Copy every text line in the listing below without changing a character, and leave out the pictures.

-- BEGIN Data --

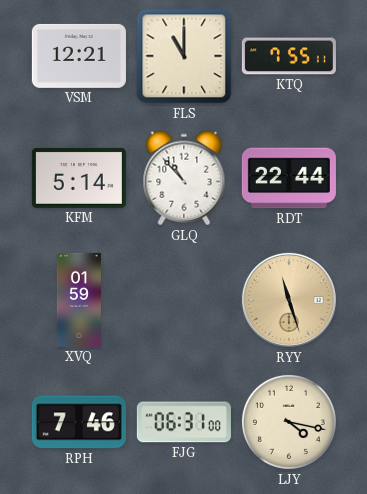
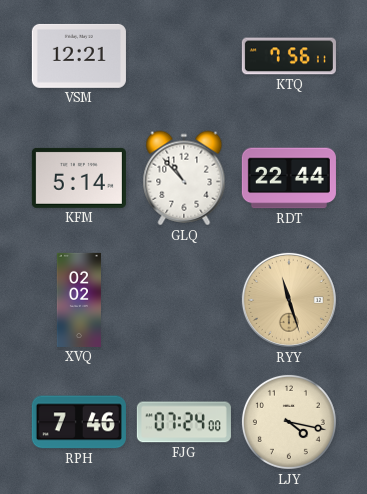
FLS: 11:00 -> none
KTQ: 7:55 -> 7:56
XVQ: 01:59 -> 02:02
FJG: 06:31 -> 07:24
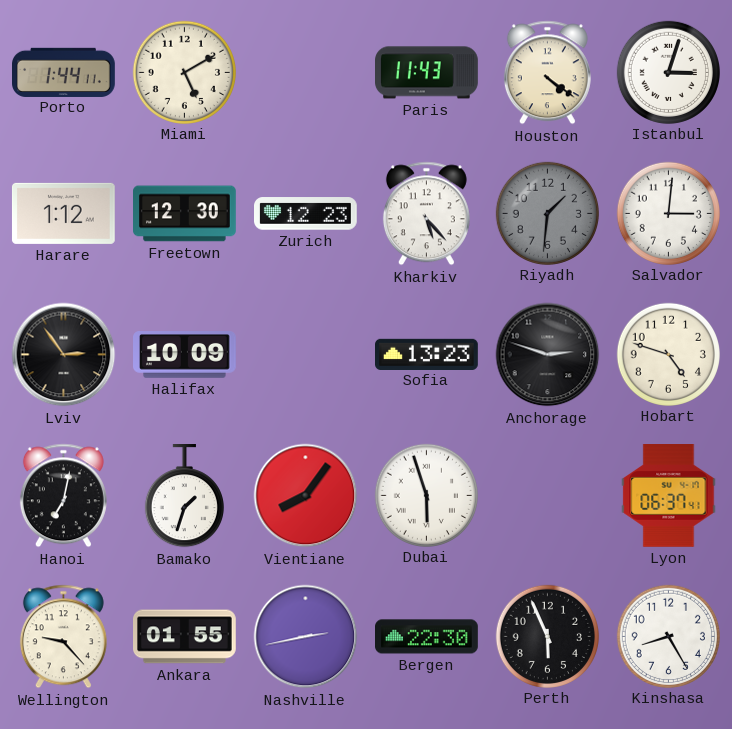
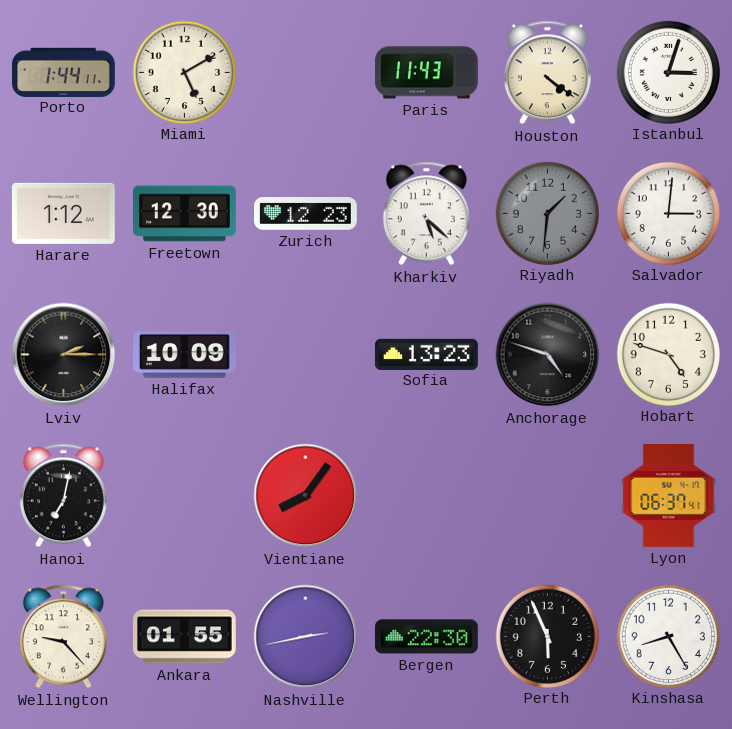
Kharkiv: 5:23 -> 5:22
Lviv: 2:54 -> 2:15
Anchorage: 2:48 -> 4:48
Bamako: 1:33 -> none
Dubai: 5:57 -> none
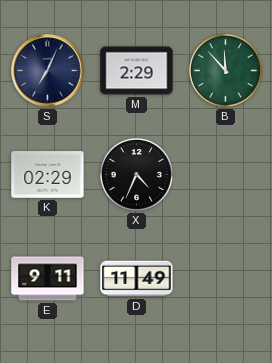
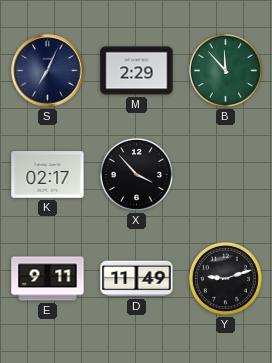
K: 02:29 -> 02:17
X: 4:34 -> 3:53
Y: none -> 9:12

-- END Data --

## In response
FLS: 11:00 -> none
KTQ: 7:55 -> 7:56
XVQ: 01:59 -> 02:02
FJG: 06:31 -> 07:24
Kharkiv: 5:23 -> 5:22
Lviv: 2:54 -> 2:15
Anchorage: 2:48 -> 4:48
Bamako: 1:33 -> none
Dubai: 5:57 -> none
K: 02:29 -> 02:17
X: 4:34 -> 3:53
Y: none -> 9:12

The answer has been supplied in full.